Exercise data:
- - - - - - -

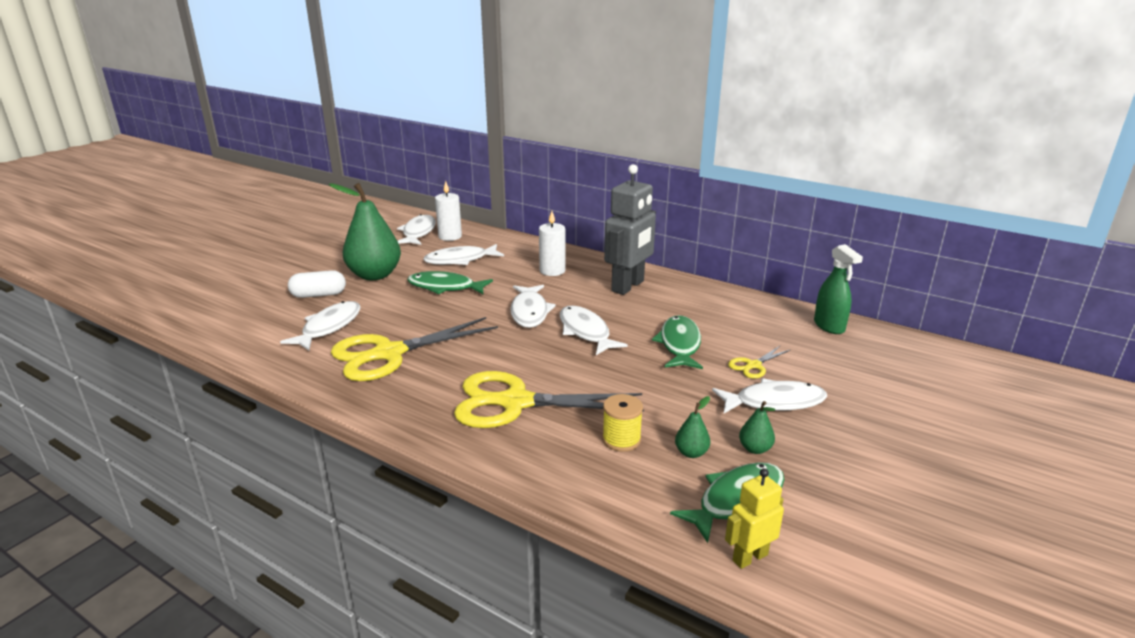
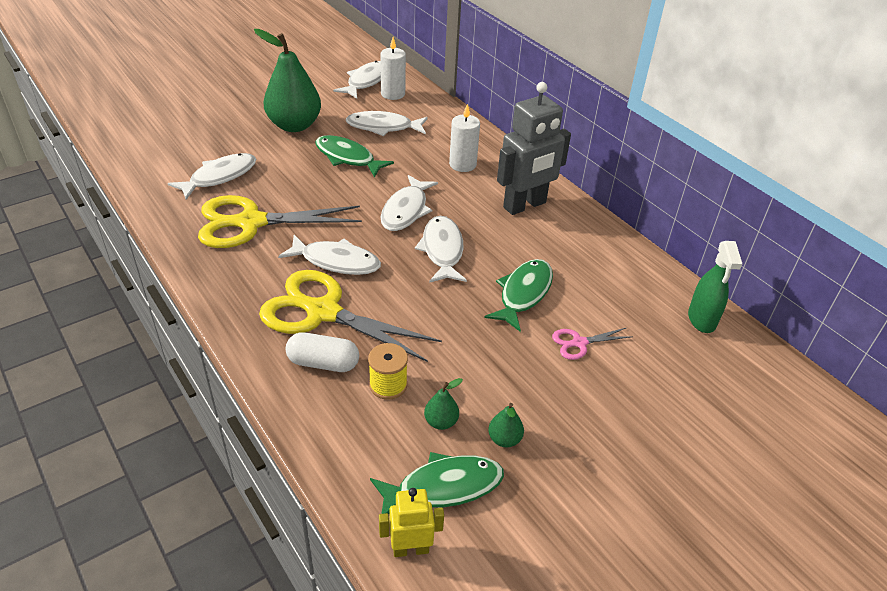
camera: 20 degrees right, 15 degrees up
(318, 295) = (233, 136): white capsule -> white capsule (323, 363)
(753, 365) = (579, 343): yellow scissors -> pink scissors
(774, 402) = (566, 393): white fish -> white fish (336, 261)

- - - - - - -

Work instruction:
Give back exactly the lines from the one that contains "(753, 365) = (579, 343): yellow" to the end of the material, both ends kept, and no other line.

Task output:
(753, 365) = (579, 343): yellow scissors -> pink scissors
(774, 402) = (566, 393): white fish -> white fish (336, 261)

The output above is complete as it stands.